§ Exercise aim
Recast the records as a Markdown table with the columns "No." and "Text," one row per line, starting at the beginning of the records and ending at the line that contains "Who is more". Omit blank lines and leave the pictures out.

§ Data lines

--- --- ---

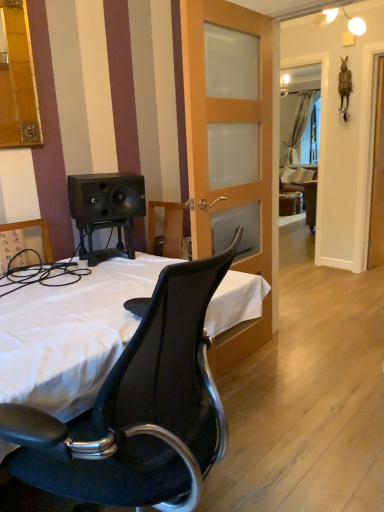
Locate an element on the screen. The width and height of the screenshot is (384, 512). clear glass screen door at right is located at coordinates (377, 178).

The image size is (384, 512). Describe the element at coordinates (377, 178) in the screenshot. I see `clear glass screen door at right` at that location.

Image resolution: width=384 pixels, height=512 pixels. I want to click on white sheer curtain at upper right, so click(x=293, y=124).

Who is more distant, white sheer curtain at upper right or wooden frosted glass door at center?

white sheer curtain at upper right is behind.

Is white sheer curtain at upper right far away from wooden frosted glass door at center?

That's right, there is a large distance between white sheer curtain at upper right and wooden frosted glass door at center.

From a real-world perspective, does white sheer curtain at upper right sit lower than wooden frosted glass door at center?

No, from a real-world perspective, white sheer curtain at upper right is not beneath wooden frosted glass door at center.

Which point is more distant from viewer, (281, 146) or (237, 117)?

The point (281, 146) is behind.

Is white fabric bed at center smaller than clear glass screen door at right?

Incorrect, white fabric bed at center is not smaller in size than clear glass screen door at right.

From the image's perspective, which one is positioned higher, white fabric bed at center or clear glass screen door at right?

From the image's view, clear glass screen door at right is above.

You are a GUI agent. You are given a task and a screenshot of the screen. Output one action in this format:
    pyautogui.click(x=<x>, y=<y>)
    Task: Click on the bed beneath the clear glass screen door at right (from a real-world perspective)
    Image resolution: width=384 pixels, height=512 pixels.
    Given the screenshot: What is the action you would take?
    pyautogui.click(x=71, y=335)

Which object is thinner, white fabric bed at center or clear glass screen door at right?

clear glass screen door at right is thinner.

Is white sheer curtain at upper right positioned with its back to white fabric bed at center?

white sheer curtain at upper right does not have its back to white fabric bed at center.

What's the angular difference between white sheer curtain at upper right and white fabric bed at center's facing directions?

The facing directions of white sheer curtain at upper right and white fabric bed at center are 88.1 degrees apart.

I want to click on curtain above the white fabric bed at center (from a real-world perspective), so click(293, 124).

From the image's perspective, which is above, white sheer curtain at upper right or white fabric bed at center?

white sheer curtain at upper right.

Does clear glass screen door at right have a lesser width compared to wooden frosted glass door at center?

Yes, clear glass screen door at right is thinner than wooden frosted glass door at center.

How much distance is there between clear glass screen door at right and wooden frosted glass door at center?

They are 2.06 meters apart.

Would you say wooden frosted glass door at center is part of clear glass screen door at right's contents?

That's incorrect, wooden frosted glass door at center is not inside clear glass screen door at right.

Can you confirm if clear glass screen door at right is bigger than white fabric bed at center?

No, clear glass screen door at right is not bigger than white fabric bed at center.

Is clear glass screen door at right beside white fabric bed at center?

clear glass screen door at right and white fabric bed at center are not in contact.

Is point (374, 188) closer to viewer compared to point (14, 308)?

No, (374, 188) is further to viewer.

I want to click on screen door on the right of the white fabric bed at center, so click(x=377, y=178).

Could you tell me if wooden frosted glass door at center is turned towards clear glass screen door at right?

No.

Does wooden frosted glass door at center appear on the left side of clear glass screen door at right?

Correct, you'll find wooden frosted glass door at center to the left of clear glass screen door at right.

Is wooden frosted glass door at center touching clear glass screen door at right?

No, wooden frosted glass door at center is not making contact with clear glass screen door at right.

In terms of height, does wooden frosted glass door at center look taller or shorter compared to clear glass screen door at right?

Considering their sizes, wooden frosted glass door at center has more height than clear glass screen door at right.

From a real-world perspective, is clear glass screen door at right located higher than white sheer curtain at upper right?

No, from a real-world perspective, clear glass screen door at right is not above white sheer curtain at upper right.

Based on the photo, is clear glass screen door at right completely or partially outside of white sheer curtain at upper right?

Indeed, clear glass screen door at right is completely outside white sheer curtain at upper right.

Which is more to the left, clear glass screen door at right or white sheer curtain at upper right?

Positioned to the left is clear glass screen door at right.

The height and width of the screenshot is (512, 384). I want to click on curtain located on the right of wooden frosted glass door at center, so click(x=293, y=124).

Locate an element on the screen. bed below the clear glass screen door at right (from the image's perspective) is located at coordinates (71, 335).

From the image, which object appears to be farther from clear glass screen door at right, wooden frosted glass door at center or white sheer curtain at upper right?

Among the two, white sheer curtain at upper right is located further to clear glass screen door at right.

When comparing their distances from wooden frosted glass door at center, does white fabric bed at center or white sheer curtain at upper right seem further?

white sheer curtain at upper right is positioned further to the anchor wooden frosted glass door at center.

When comparing their distances from white sheer curtain at upper right, does white fabric bed at center or clear glass screen door at right seem closer?

clear glass screen door at right is positioned closer to the anchor white sheer curtain at upper right.

Which object lies further to the anchor point clear glass screen door at right, white fabric bed at center or wooden frosted glass door at center?

white fabric bed at center lies further to clear glass screen door at right than the other object.

Based on their spatial positions, is clear glass screen door at right or white sheer curtain at upper right further from wooden frosted glass door at center?

Based on the image, white sheer curtain at upper right appears to be further to wooden frosted glass door at center.

Considering their positions, is wooden frosted glass door at center positioned closer to white sheer curtain at upper right than white fabric bed at center?

wooden frosted glass door at center lies closer to white sheer curtain at upper right than the other object.

Based on their spatial positions, is clear glass screen door at right or wooden frosted glass door at center further from white fabric bed at center?

clear glass screen door at right is further to white fabric bed at center.

Consider the image. Based on their spatial positions, is clear glass screen door at right or wooden frosted glass door at center closer to white sheer curtain at upper right?

The object closer to white sheer curtain at upper right is clear glass screen door at right.

At what (x,y) coordinates should I click in order to perform the action: click on screen door positioned between wooden frosted glass door at center and white sheer curtain at upper right from near to far. Please return your answer as a coordinate pair (x, y). The image size is (384, 512). Looking at the image, I should click on (377, 178).

The width and height of the screenshot is (384, 512). What are the coordinates of `door between white fabric bed at center and white sheer curtain at upper right along the z-axis` in the screenshot? It's located at (230, 125).

The image size is (384, 512). In order to click on door located between white fabric bed at center and clear glass screen door at right in the depth direction in this screenshot , I will do `click(230, 125)`.

This screenshot has width=384, height=512. I want to click on screen door located between white fabric bed at center and white sheer curtain at upper right in the depth direction, so click(377, 178).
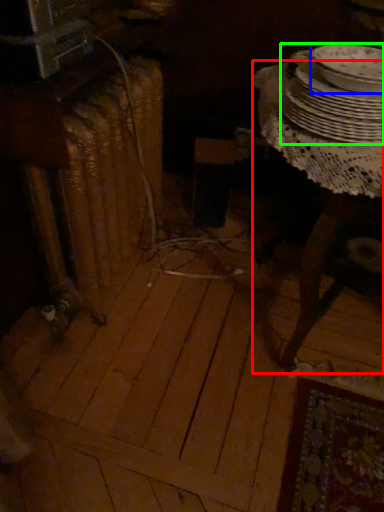
Question: Which object is the farthest from table (highlighted by a red box)? Choose among these: tableware (highlighted by a blue box) or tableware (highlighted by a green box).

Choices:
 (A) tableware
 (B) tableware

Answer: (A)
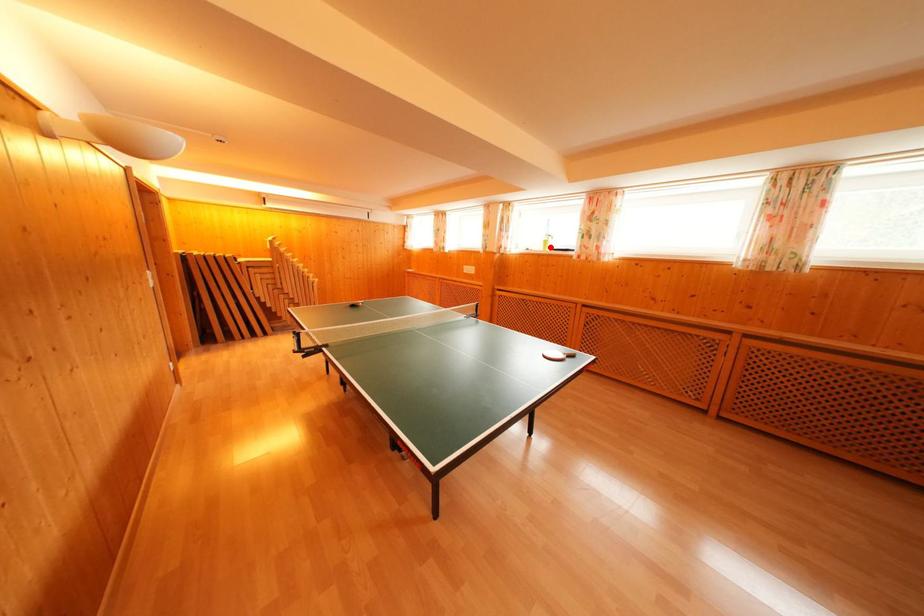
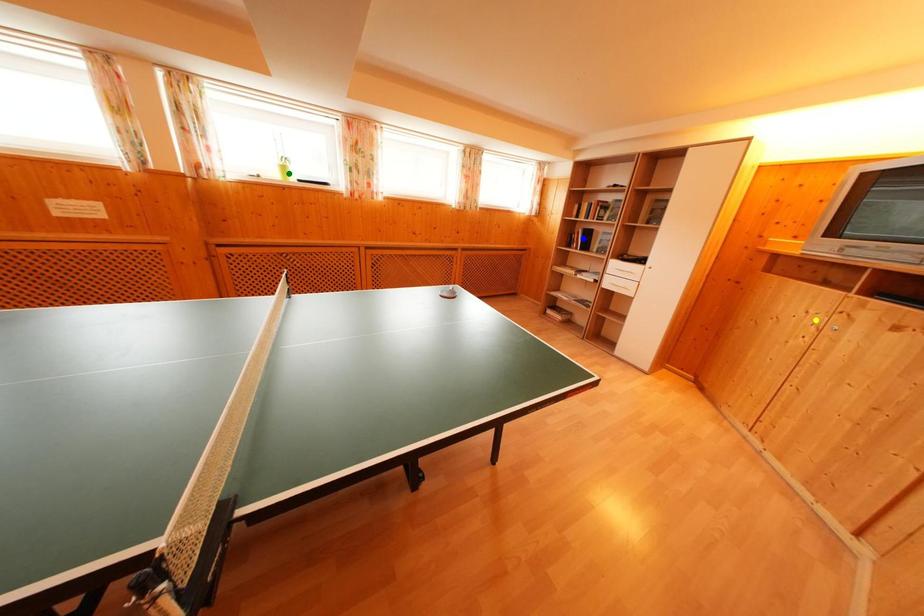
Question: I am providing you with two images of the same scene from different viewpoints. A red point is marked on the first image. You are given multiple points on the second image. Which spot in image 2 lines up with the point in image 1?

Choices:
 (A) green point
 (B) blue point
 (C) yellow point

Answer: (A)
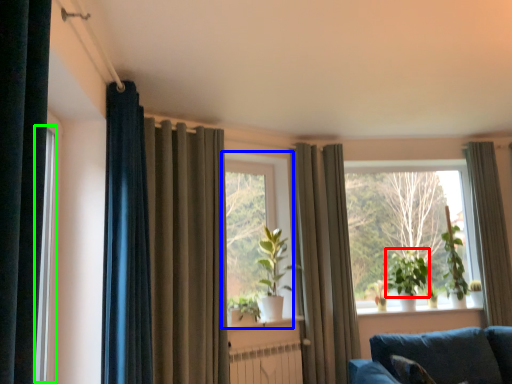
Question: Estimate the real-world distances between objects in this image. Which object is closer to plant (highlighted by a red box), window (highlighted by a blue box) or window frame (highlighted by a green box)?

Choices:
 (A) window
 (B) window frame

Answer: (A)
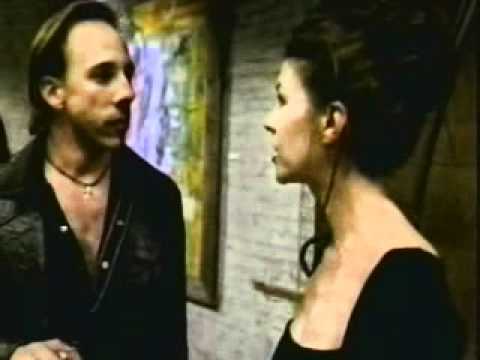
At what (x,y) coordinates should I click in order to perform the action: click on green and purple painting. Please return your answer as a coordinate pair (x, y). The image size is (480, 360). Looking at the image, I should click on (176, 65).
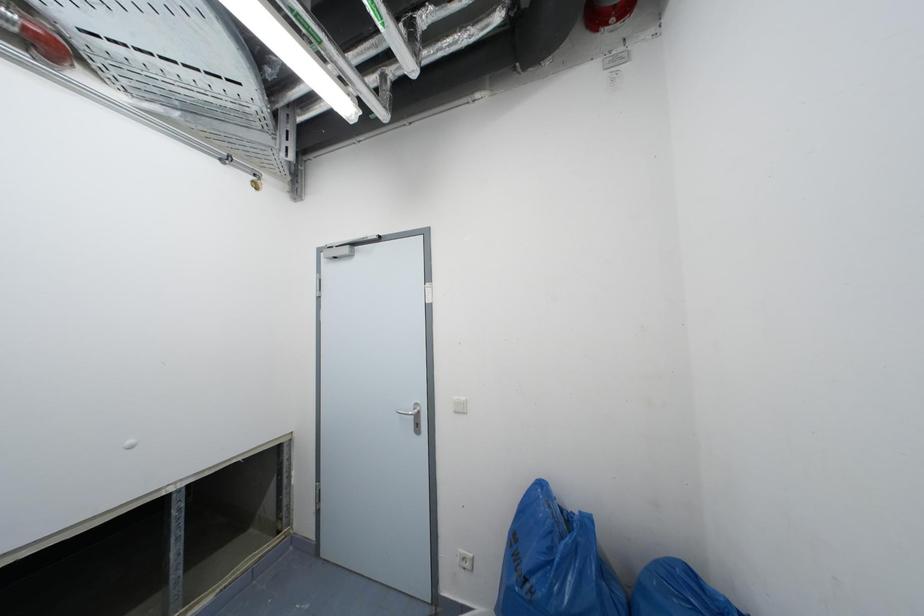
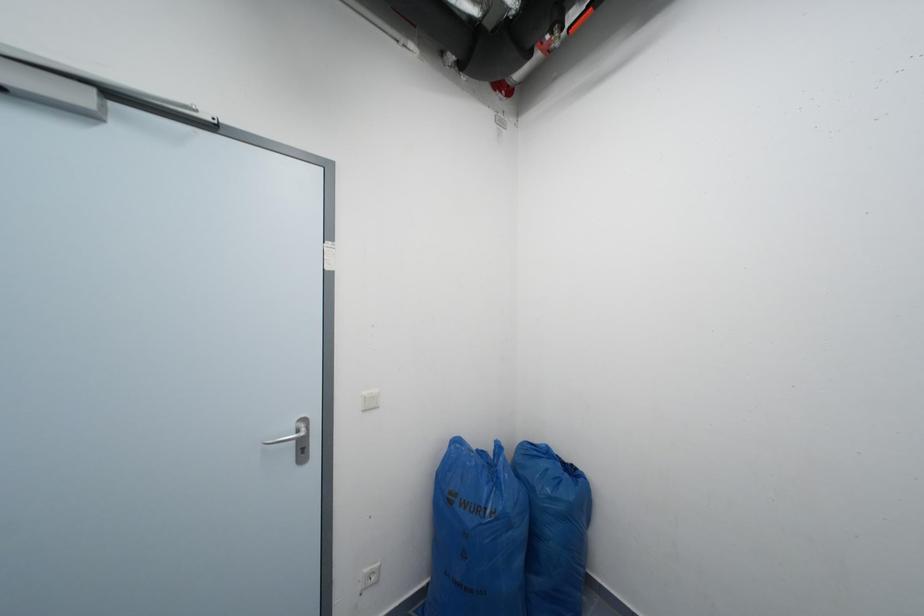
Question: The images are taken continuously from a first-person perspective. In which direction is your viewpoint rotating?

Choices:
 (A) Left
 (B) Right
 (C) Up
 (D) Down

Answer: (B)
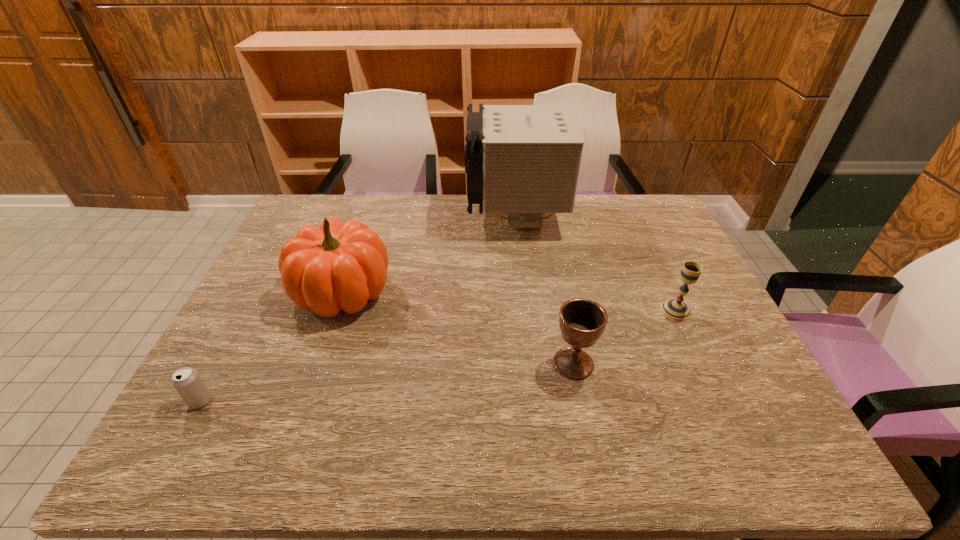
This screenshot has height=540, width=960. I want to click on free location at the near edge, so click(x=545, y=433).

In order to click on blank space at the left edge of the desktop in this screenshot , I will do `click(263, 297)`.

You are a GUI agent. You are given a task and a screenshot of the screen. Output one action in this format:
    pyautogui.click(x=<x>, y=<y>)
    Task: Click on the free location at the far left corner of the desktop
    
    Given the screenshot: What is the action you would take?
    pyautogui.click(x=316, y=208)

Locate an element on the screen. The image size is (960, 540). vacant space at the far right corner of the desktop is located at coordinates (632, 197).

Identify the location of free space that is in between the right chalice and the beer can. (438, 356).

Identify the location of free spot between the beer can and the rightmost object. The image size is (960, 540). (438, 356).

Locate an element on the screen. vacant area between the fan and the pumpkin is located at coordinates pyautogui.click(x=428, y=255).

This screenshot has height=540, width=960. Identify the location of free space between the fourth object from right to left and the nearer chalice. (458, 328).

Identify the location of vacant space that's between the beer can and the second object from left to right. This screenshot has height=540, width=960. (272, 347).

This screenshot has width=960, height=540. I want to click on empty space between the second tallest object and the leftmost object, so click(x=272, y=347).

--- --- ---

§ Full answer
| No. | Text |
|---|---|
| 1 | Locate an element on the screen. The width and height of the screenshot is (384, 512). clear glass screen door at right is located at coordinates (377, 178). |
| 2 | The image size is (384, 512). Describe the element at coordinates (377, 178) in the screenshot. I see `clear glass screen door at right` at that location. |
| 3 | Image resolution: width=384 pixels, height=512 pixels. I want to click on white sheer curtain at upper right, so click(x=293, y=124). |
| 4 | Who is more distant, white sheer curtain at upper right or wooden frosted glass door at center? |